EXERCISE BRIEF: The pictures are to be left out, and all remaining data is to be transcribed exactly as it appears.

DATA FOR PROCESSING:

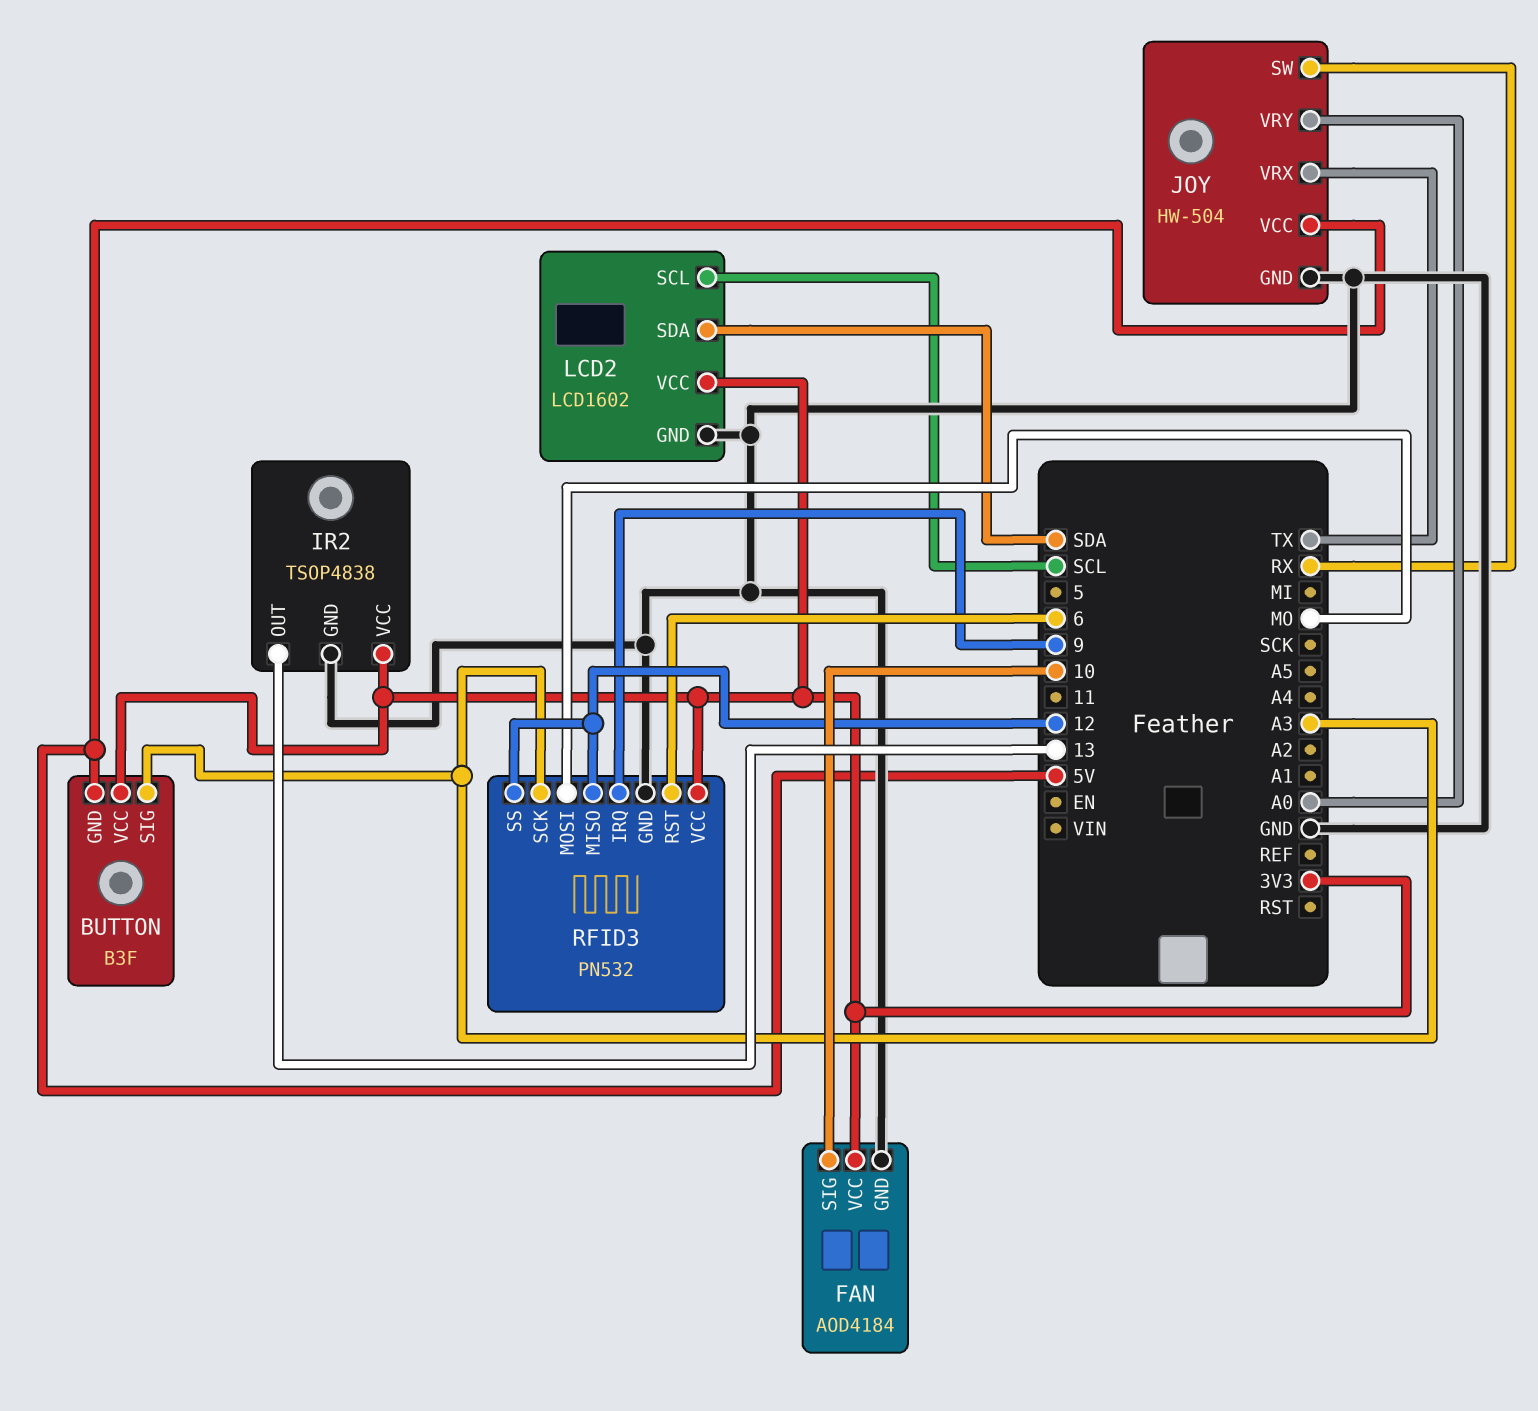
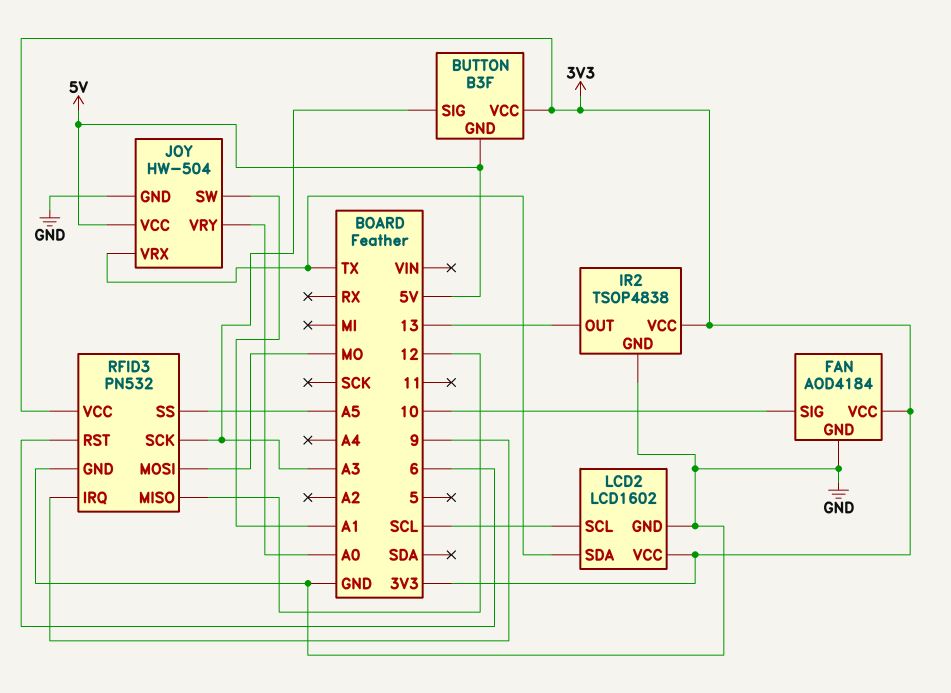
JOY pin SW: RX -> A1
LCD2 pin SDA: SDA -> TX
RFID3 pin SS: 12 -> A5

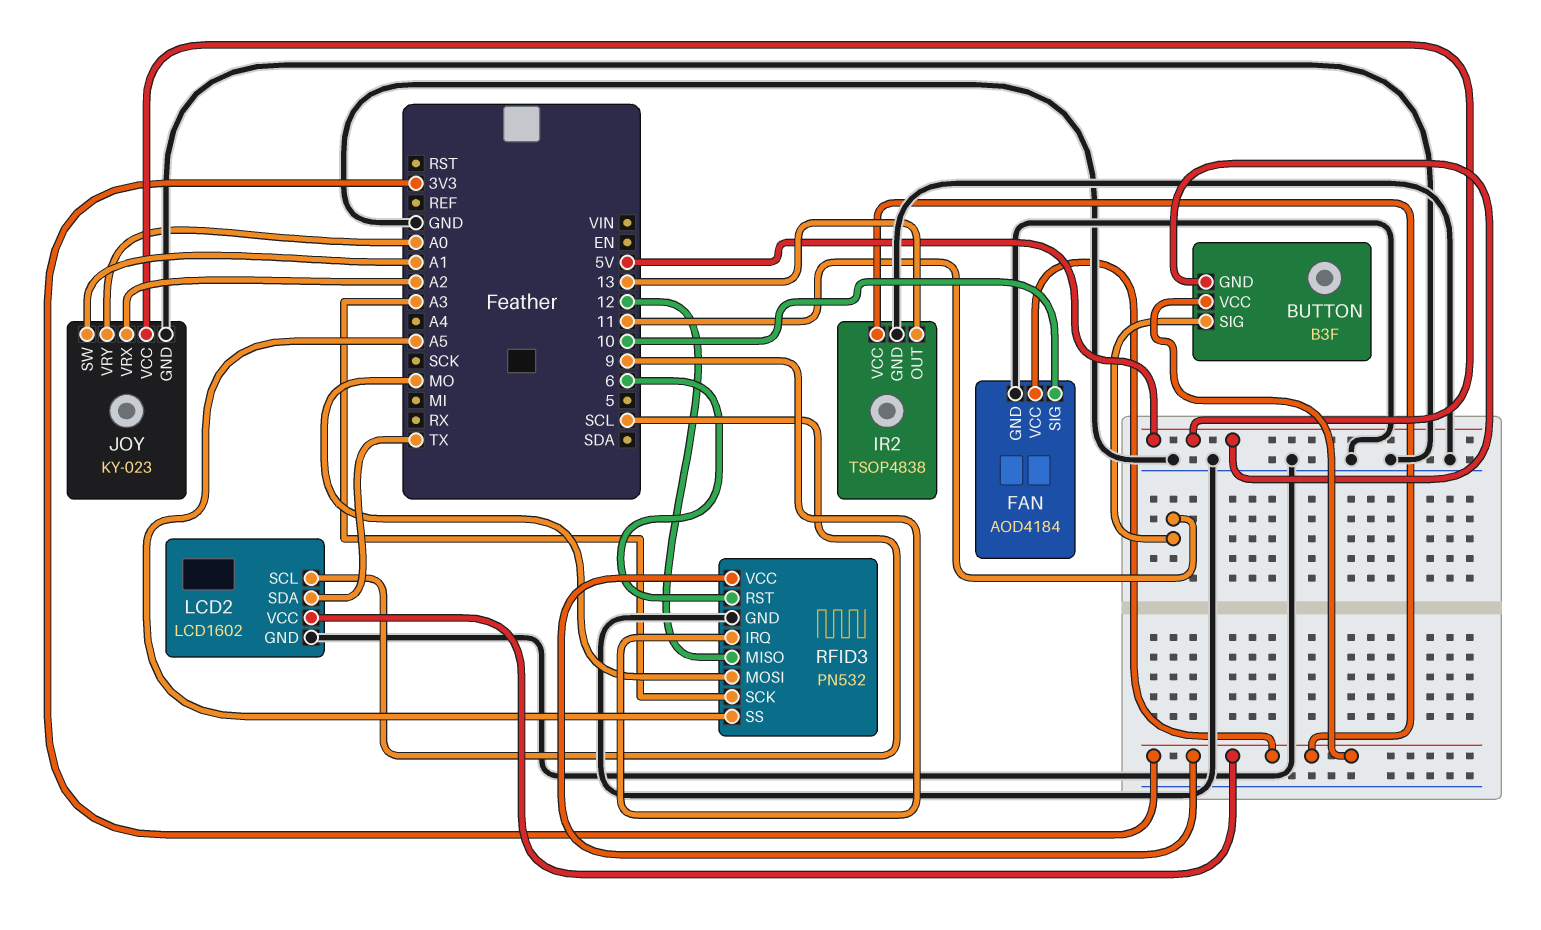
BUTTON pin SIG: A3 -> 11
JOY: HW-504 -> KY-023
JOY pin VRX: TX -> A2

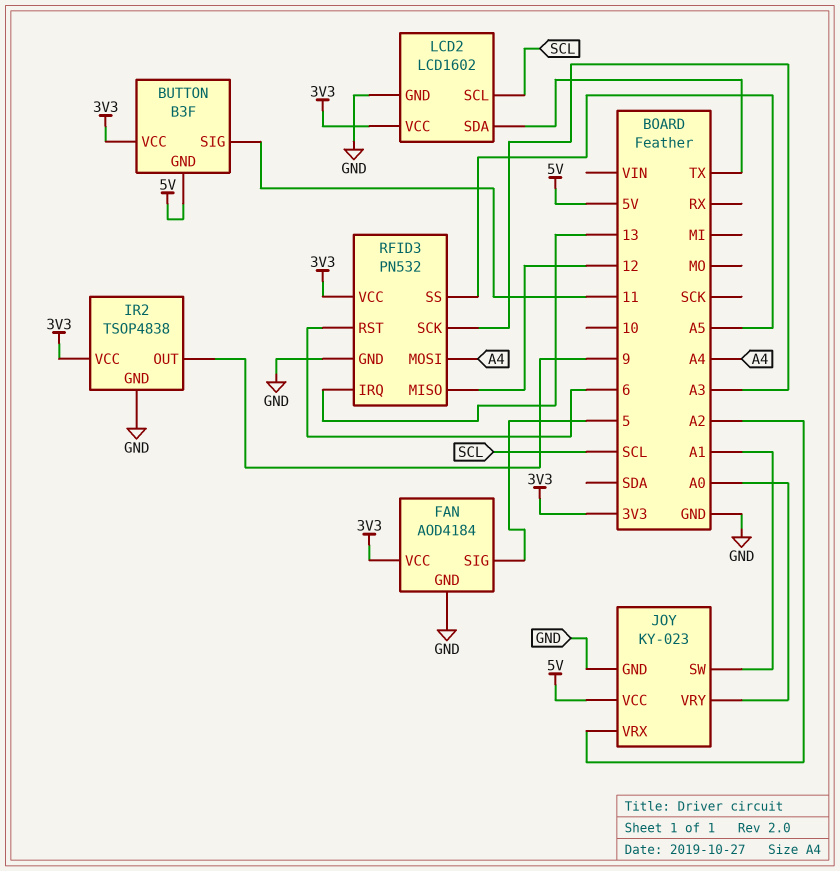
FAN pin SIG: 10 -> 5
IR2 pin OUT: 13 -> 9
RFID3 pin IRQ: 9 -> 13
RFID3 pin MOSI: MO -> A4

EXERCISE RESPONSE:
JOY pin SW: RX -> A1
LCD2 pin SDA: SDA -> TX
RFID3 pin SS: 12 -> A5

BUTTON pin SIG: A3 -> 11
JOY: HW-504 -> KY-023
JOY pin VRX: TX -> A2

FAN pin SIG: 10 -> 5
IR2 pin OUT: 13 -> 9
RFID3 pin IRQ: 9 -> 13
RFID3 pin MOSI: MO -> A4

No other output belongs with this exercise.